:: Data for this task
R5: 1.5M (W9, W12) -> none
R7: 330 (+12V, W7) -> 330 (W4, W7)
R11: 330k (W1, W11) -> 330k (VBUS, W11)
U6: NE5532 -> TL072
::::
:: Data for this task
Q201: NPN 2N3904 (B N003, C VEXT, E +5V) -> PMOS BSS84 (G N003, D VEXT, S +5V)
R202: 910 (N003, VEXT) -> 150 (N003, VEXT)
::::
:: Data for this task
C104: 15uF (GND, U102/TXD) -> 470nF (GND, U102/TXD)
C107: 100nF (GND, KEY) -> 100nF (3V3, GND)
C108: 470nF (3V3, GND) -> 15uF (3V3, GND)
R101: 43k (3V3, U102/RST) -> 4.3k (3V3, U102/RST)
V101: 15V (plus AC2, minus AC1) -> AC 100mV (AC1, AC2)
::::
Looking back over the data above, restate word for word the lines that begin at the line with "R5: 1.5M (W9, W12) -> none" and end at the line with "U6: NE5532 -> TL072", inclusive.

R5: 1.5M (W9, W12) -> none
R7: 330 (+12V, W7) -> 330 (W4, W7)
R11: 330k (W1, W11) -> 330k (VBUS, W11)
U6: NE5532 -> TL072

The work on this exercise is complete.